◆ Exercise objective ◆
Give the data below again exactly as written, but without the pictures.

◆ Data excerpts ◆

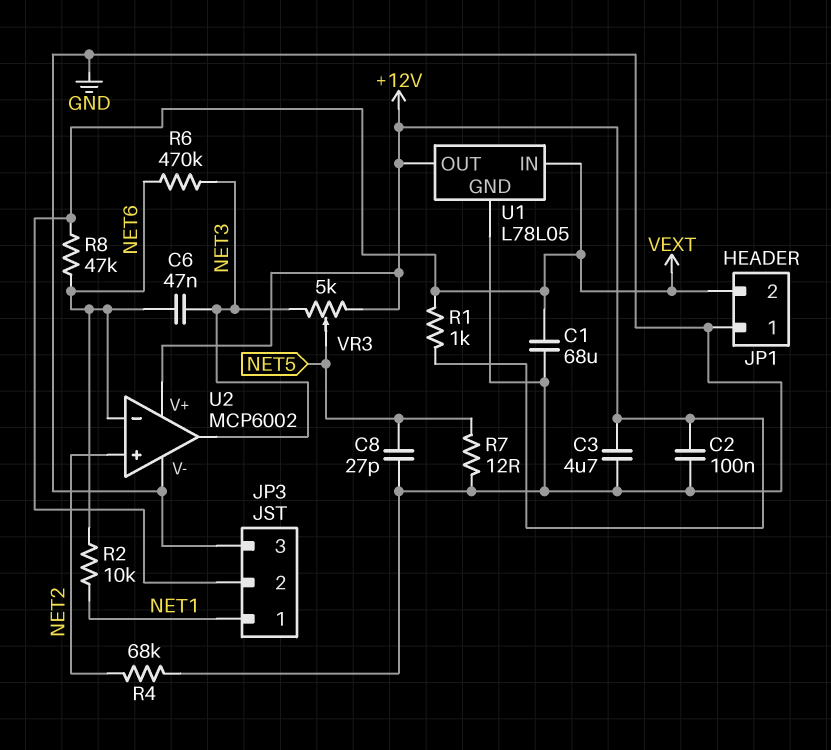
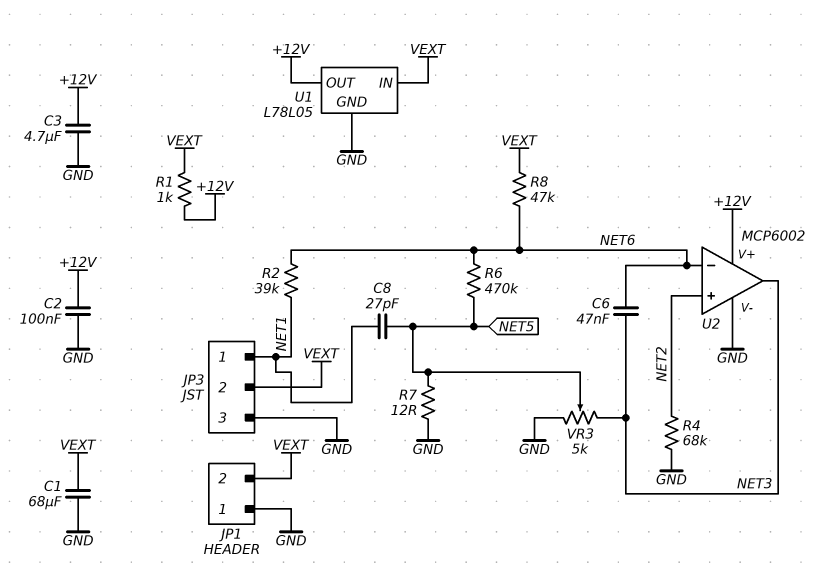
C8: 27pF (GND, NET5) -> 27pF (NET1, NET5)
R2: 10k (NET1, NET6) -> 39k (NET1, NET6)
R6: 470k (NET3, NET6) -> 470k (NET5, NET6)
VR3: 5k (+12V, NET3, wiper NET5) -> 5k (GND, NET3, wiper NET5)

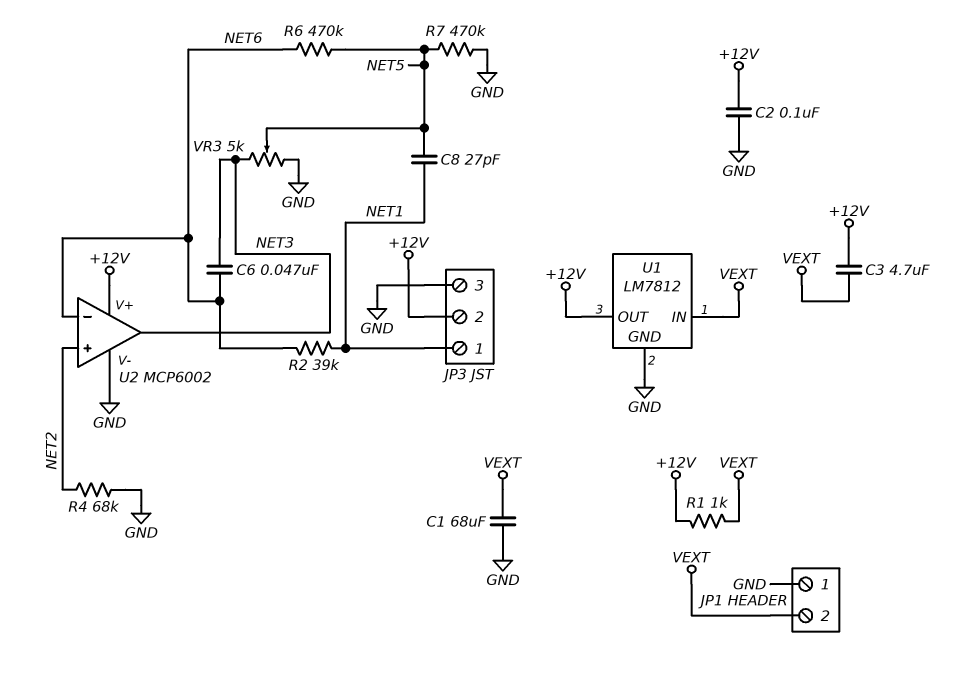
C3: 4.7uF (+12V, GND) -> 4.7uF (+12V, VEXT)
JP3 pin 2: VEXT -> +12V
R7: 12 (GND, NET5) -> 470k (GND, NET5)
R8: 47k (NET6, VEXT) -> none
U1: L78L05 -> LM7812

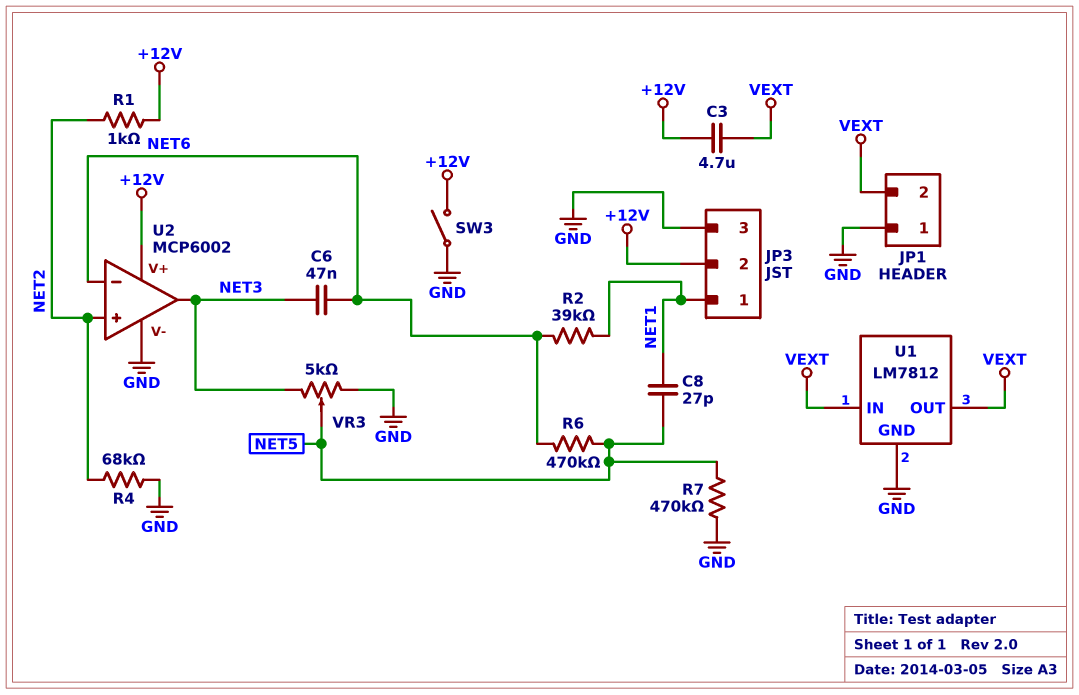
C1: 68uF (GND, VEXT) -> none
C2: 100nF (+12V, GND) -> none
R1: 1k (+12V, VEXT) -> 1k (+12V, NET2)
SW3: none -> switch (+12V, GND)
U1 pin OUT: +12V -> VEXT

◆ Answer to this task ◆
C8: 27pF (GND, NET5) -> 27pF (NET1, NET5)
R2: 10k (NET1, NET6) -> 39k (NET1, NET6)
R6: 470k (NET3, NET6) -> 470k (NET5, NET6)
VR3: 5k (+12V, NET3, wiper NET5) -> 5k (GND, NET3, wiper NET5)

C3: 4.7uF (+12V, GND) -> 4.7uF (+12V, VEXT)
JP3 pin 2: VEXT -> +12V
R7: 12 (GND, NET5) -> 470k (GND, NET5)
R8: 47k (NET6, VEXT) -> none
U1: L78L05 -> LM7812

C1: 68uF (GND, VEXT) -> none
C2: 100nF (+12V, GND) -> none
R1: 1k (+12V, VEXT) -> 1k (+12V, NET2)
SW3: none -> switch (+12V, GND)
U1 pin OUT: +12V -> VEXT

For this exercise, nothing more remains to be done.